***** Source data

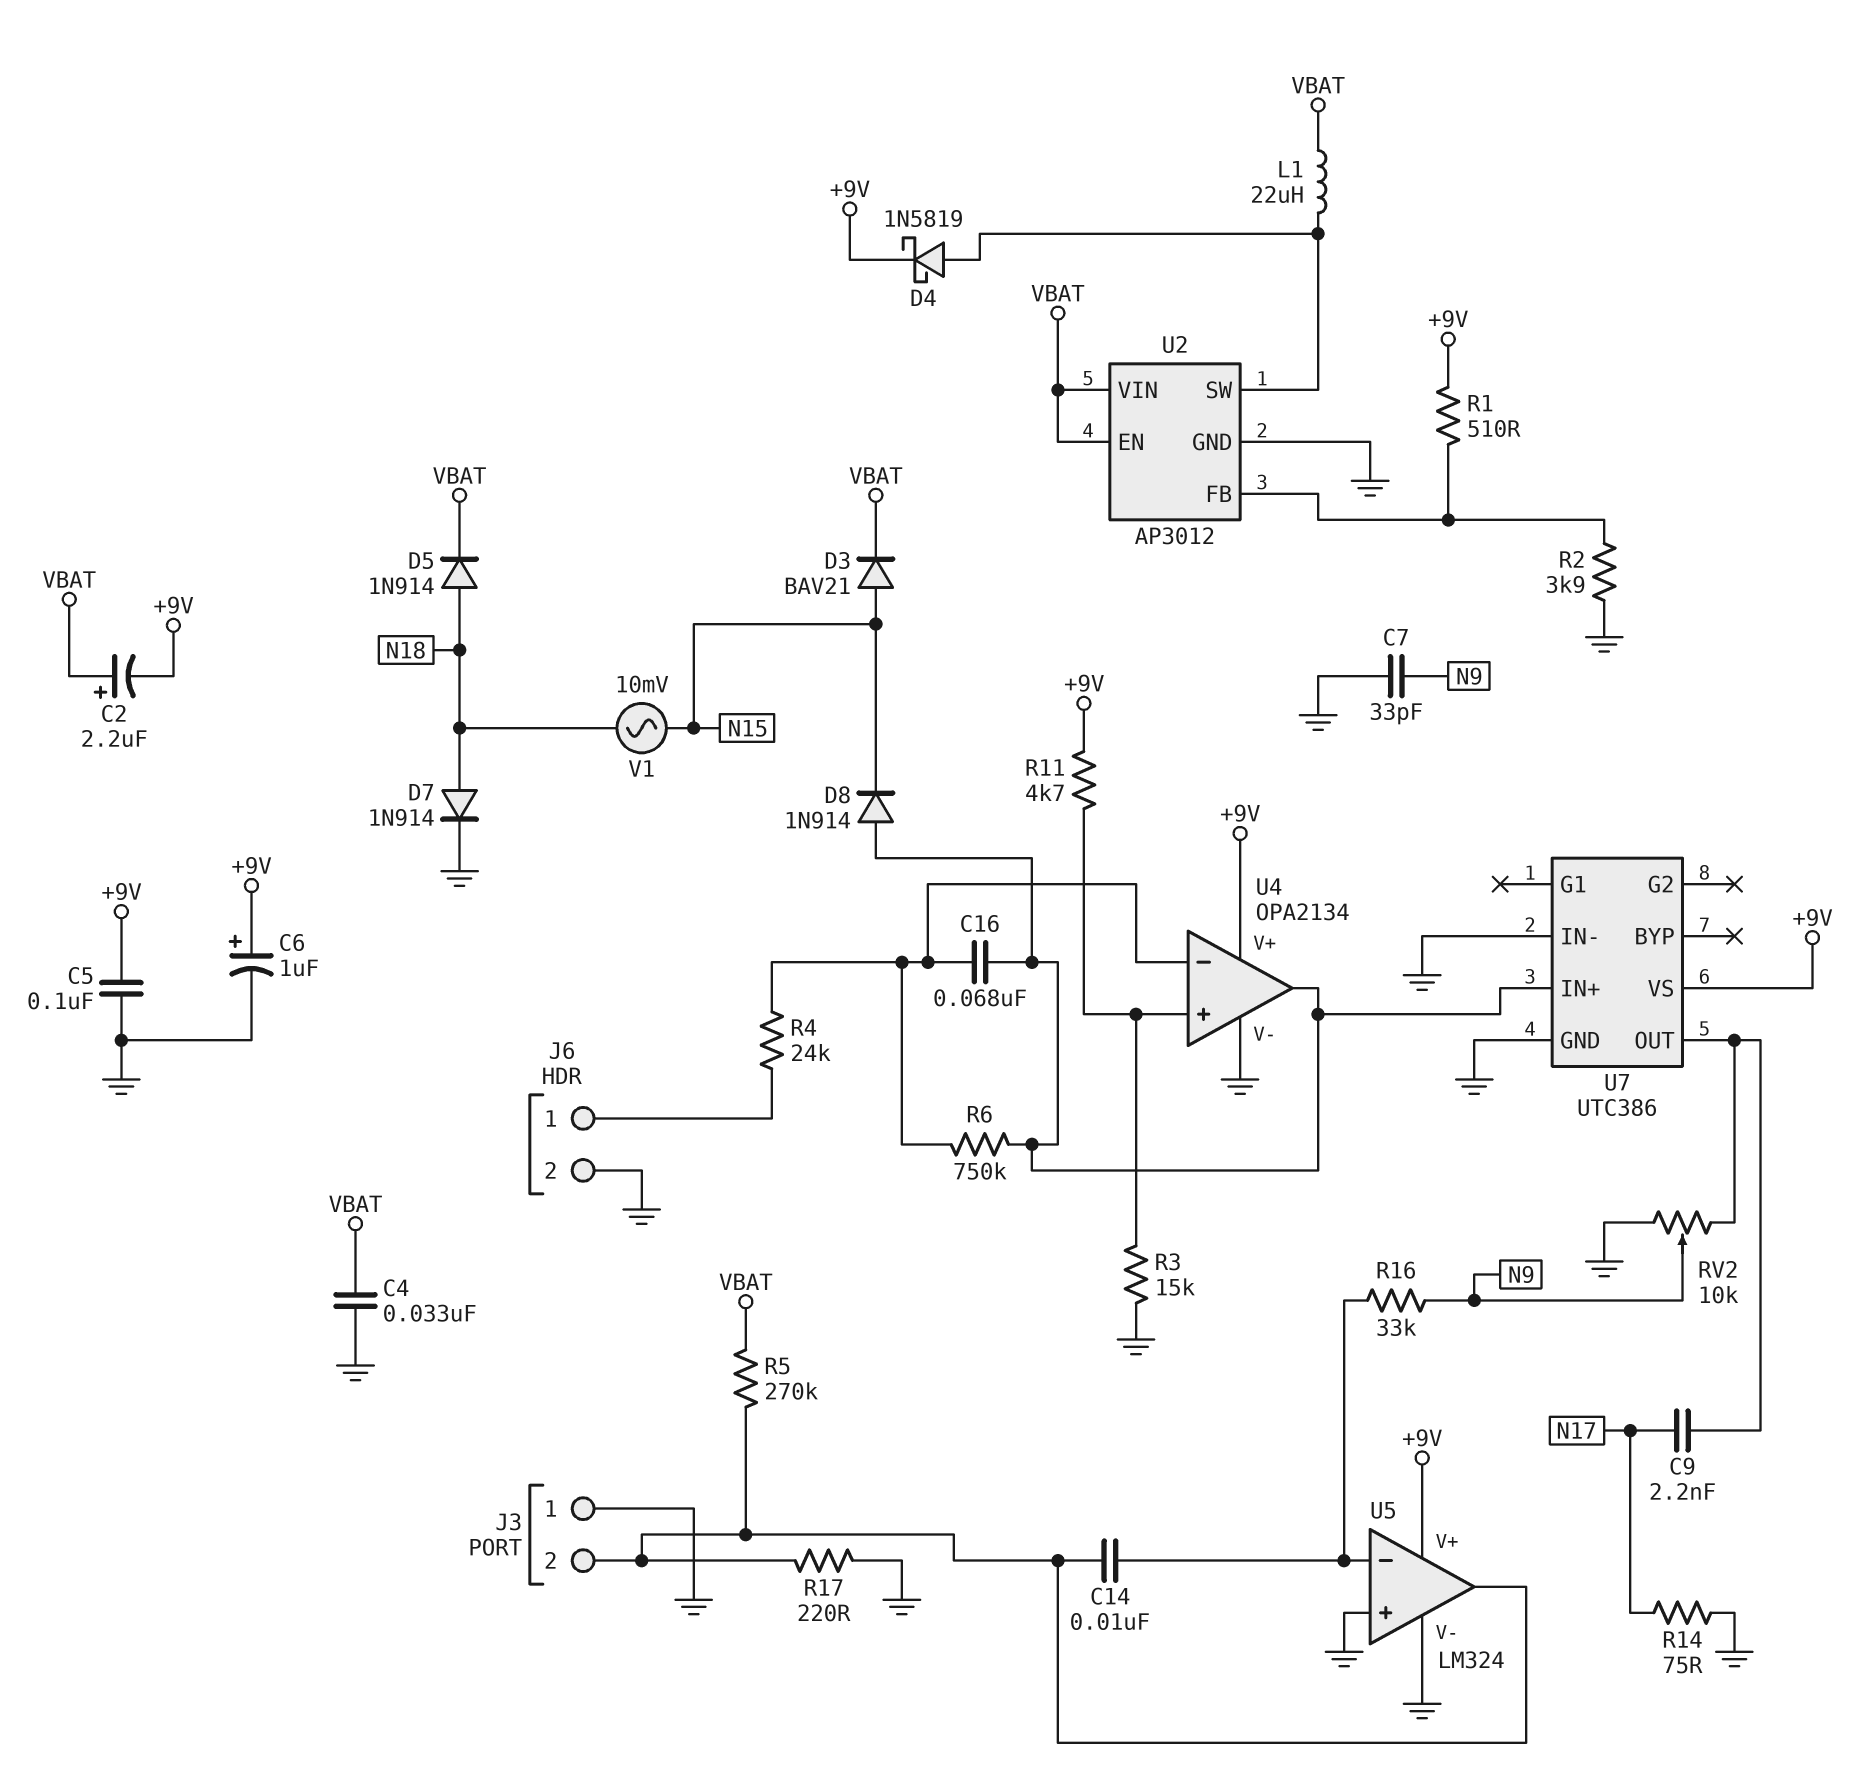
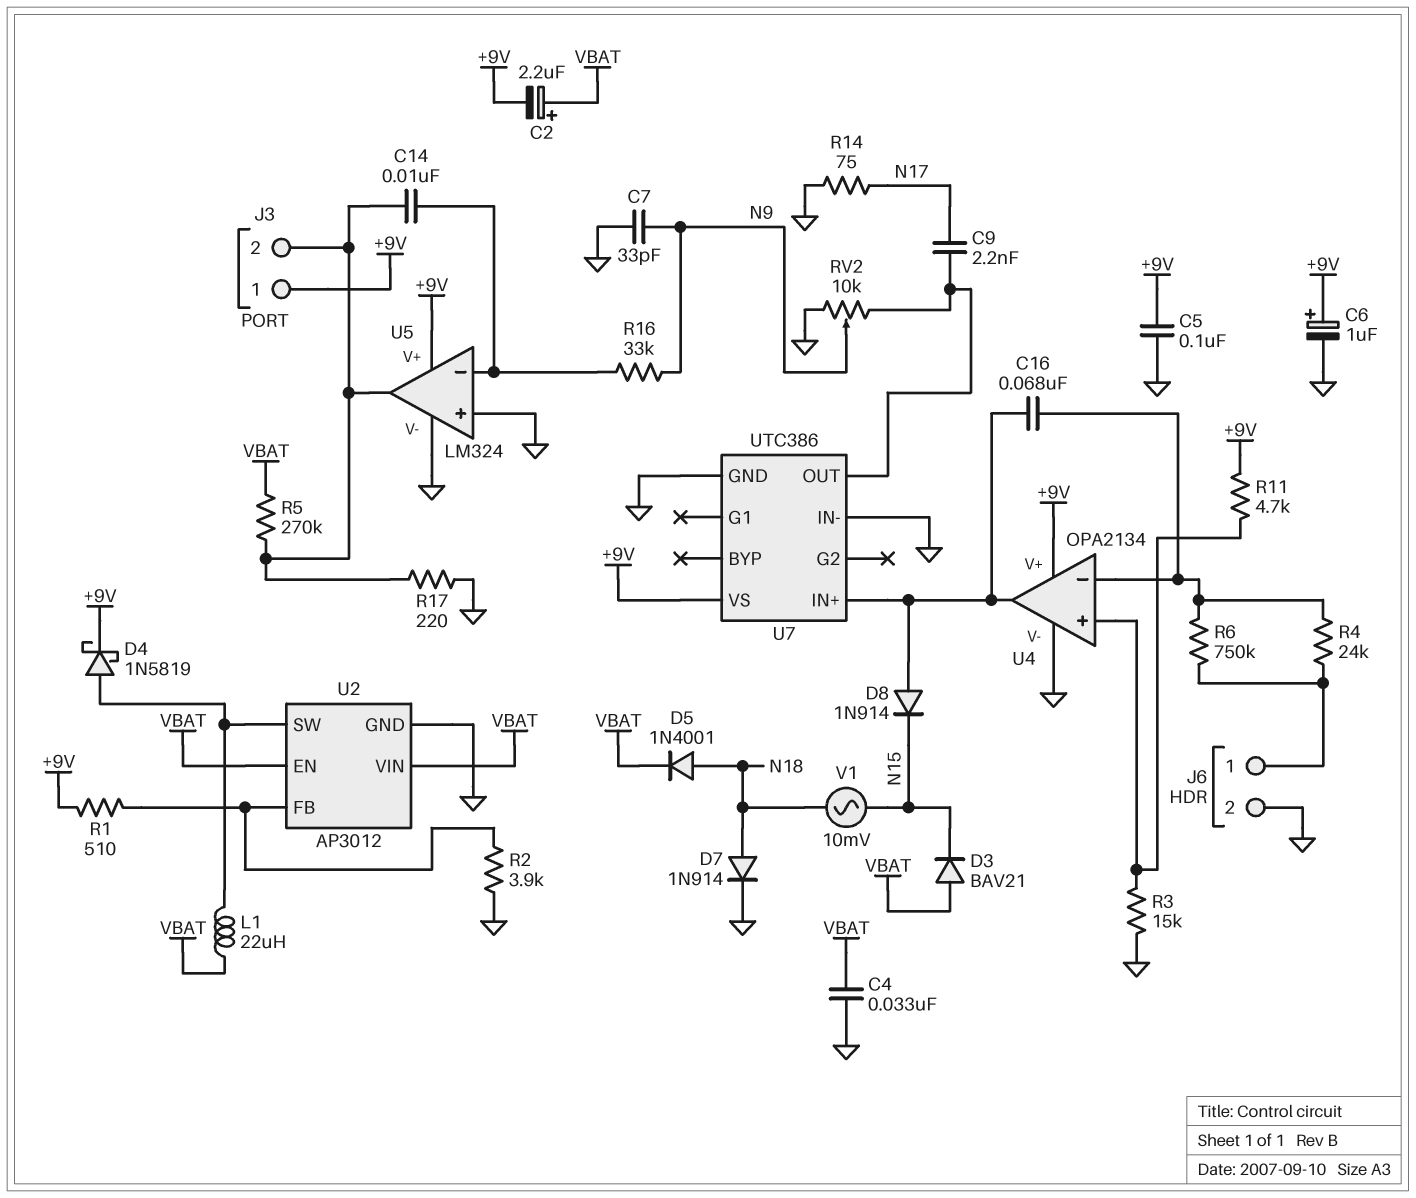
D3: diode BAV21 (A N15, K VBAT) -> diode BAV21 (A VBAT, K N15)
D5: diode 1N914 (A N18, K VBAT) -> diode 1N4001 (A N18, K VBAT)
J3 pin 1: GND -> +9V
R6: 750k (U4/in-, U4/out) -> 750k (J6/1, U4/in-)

**********
***** Source data

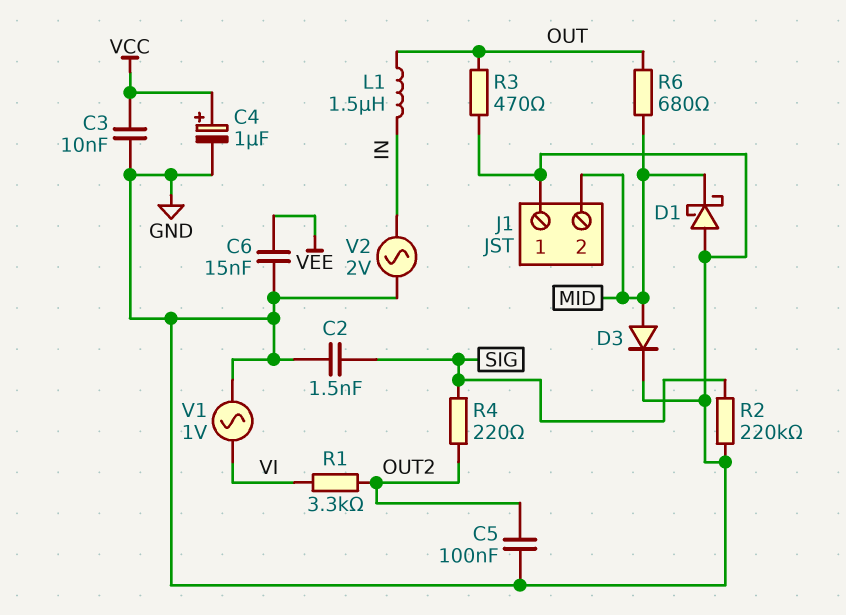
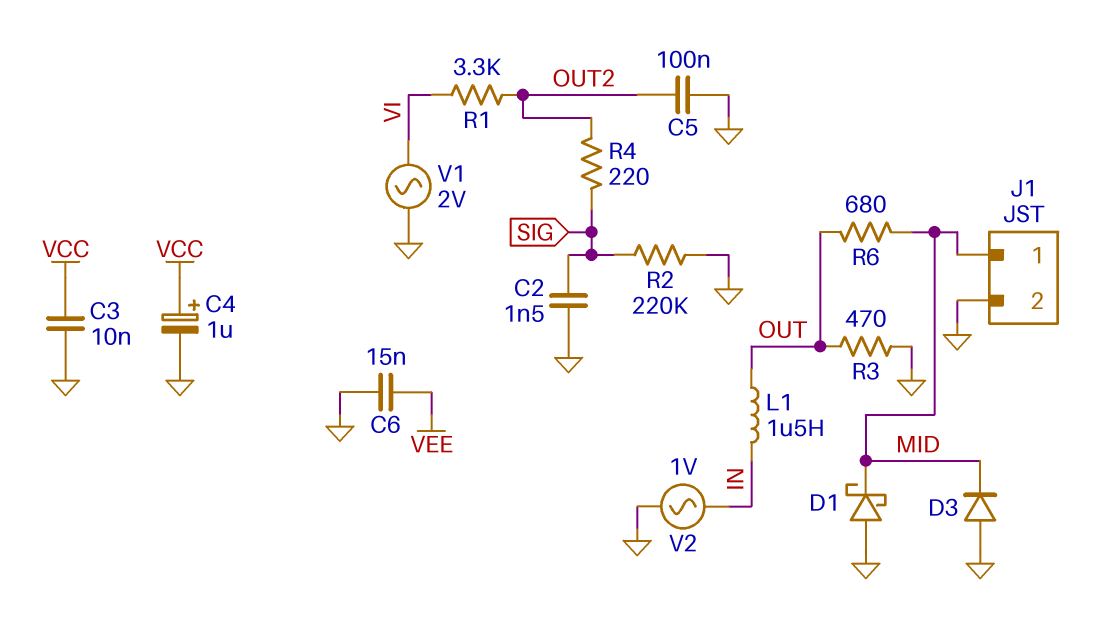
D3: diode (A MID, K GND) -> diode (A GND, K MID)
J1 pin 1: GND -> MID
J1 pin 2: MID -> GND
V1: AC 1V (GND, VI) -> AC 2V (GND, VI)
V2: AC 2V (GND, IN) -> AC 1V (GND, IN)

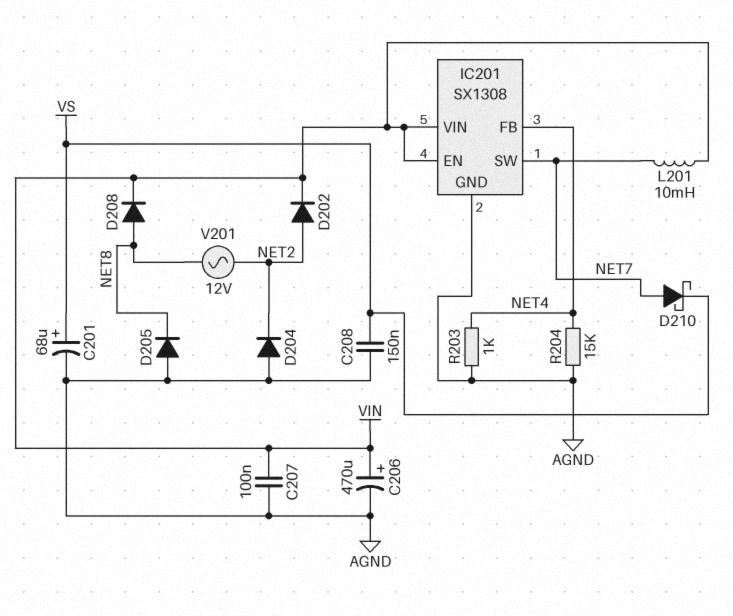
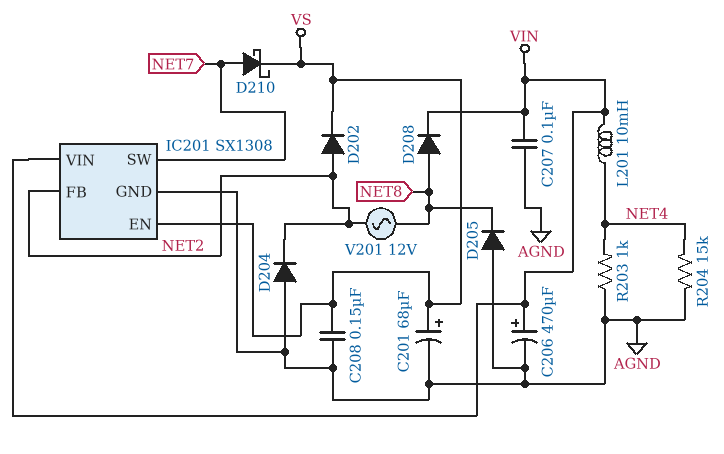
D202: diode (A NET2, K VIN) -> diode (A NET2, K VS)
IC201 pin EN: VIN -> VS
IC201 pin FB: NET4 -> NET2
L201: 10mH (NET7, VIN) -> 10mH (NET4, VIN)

**********
***** Source data

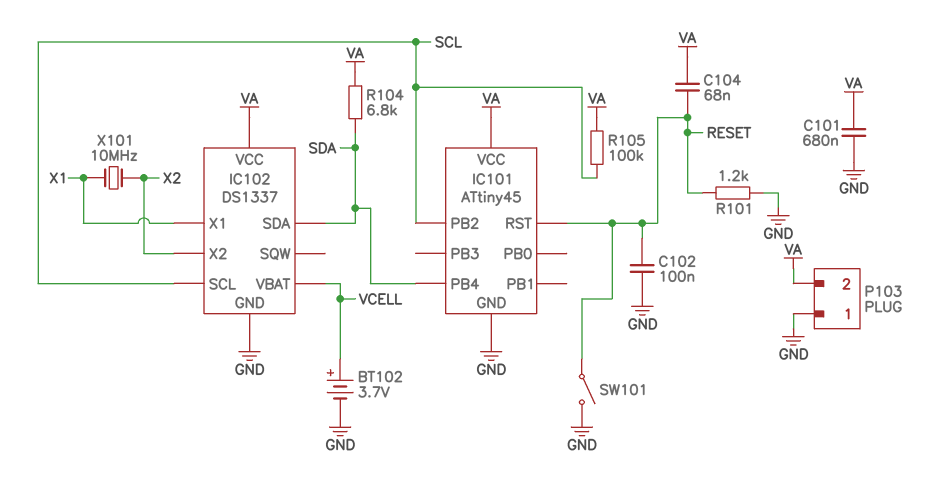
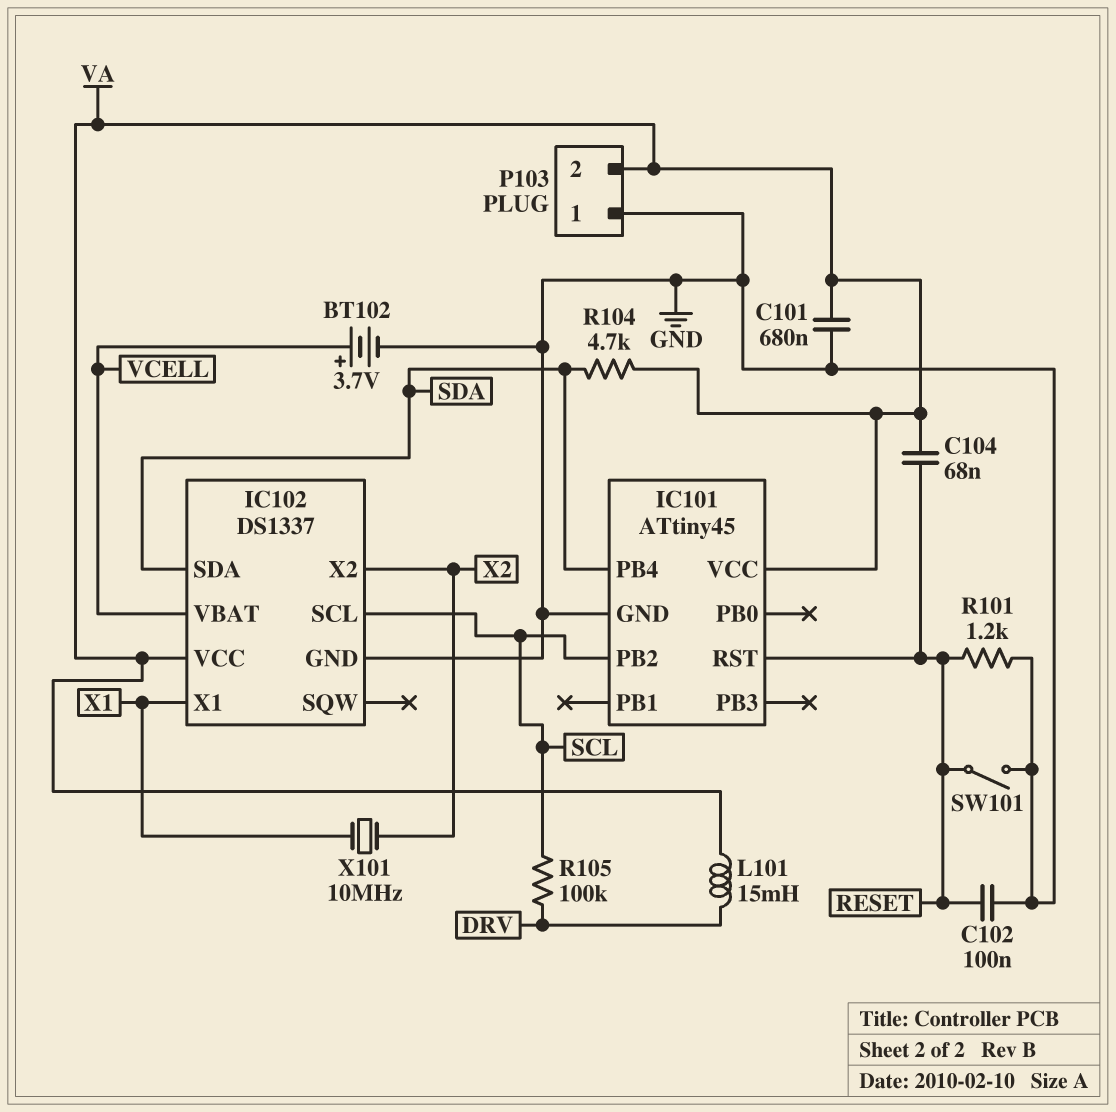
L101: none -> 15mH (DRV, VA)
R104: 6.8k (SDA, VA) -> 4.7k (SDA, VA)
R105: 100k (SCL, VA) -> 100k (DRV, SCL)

**********

Retype only the lines above between the line with "D5: diode 1N914" and the line with "R6: 750k (U4/in-, U4/out)", counting those two lines as well, and keep every character as it is.

D5: diode 1N914 (A N18, K VBAT) -> diode 1N4001 (A N18, K VBAT)
J3 pin 1: GND -> +9V
R6: 750k (U4/in-, U4/out) -> 750k (J6/1, U4/in-)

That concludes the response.